◆ **DATASET EXTRACT**
/---

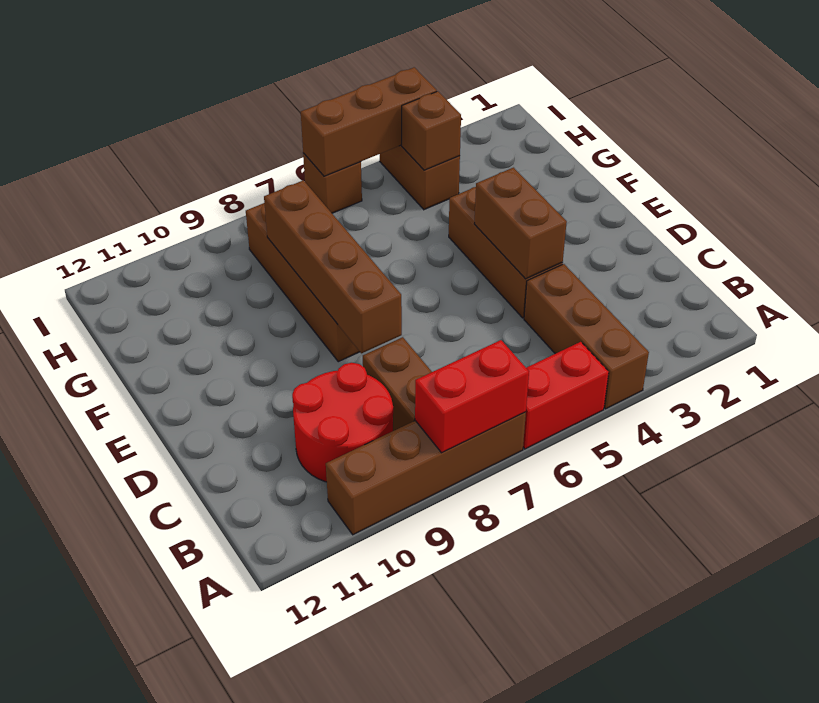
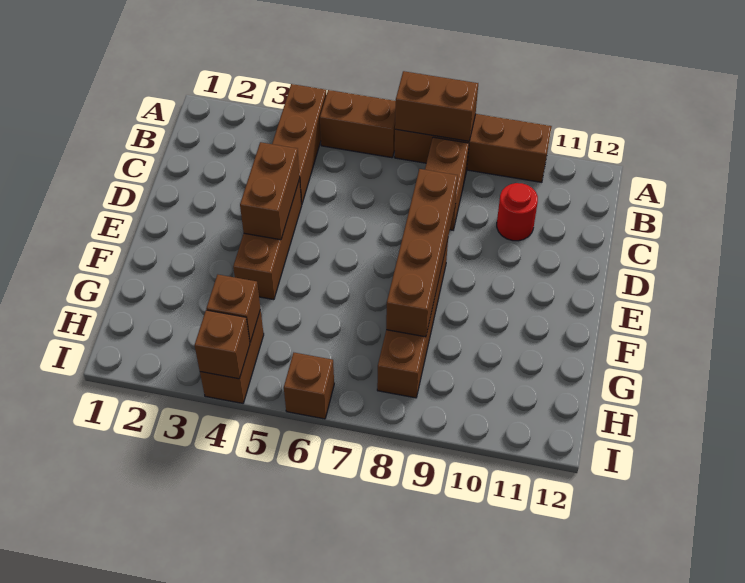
red brick A5:A6 level 1 -> brown brick A5:A6 level 1
red brick A7:A8 level 2 -> brown brick A7:A8 level 2
red round brick B9:C10 level 1 -> red round brick C10 level 1
brown brick I4:I6 level 2 -> brown brick I4 level 2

\---

◆ **AIM OF THE EXERCISE**
Give again, exactly, every line from the one holding "red brick A7:A8" to the last line of the data.

◆ **RESULT OF THE TASK**
red brick A7:A8 level 2 -> brown brick A7:A8 level 2
red round brick B9:C10 level 1 -> red round brick C10 level 1
brown brick I4:I6 level 2 -> brown brick I4 level 2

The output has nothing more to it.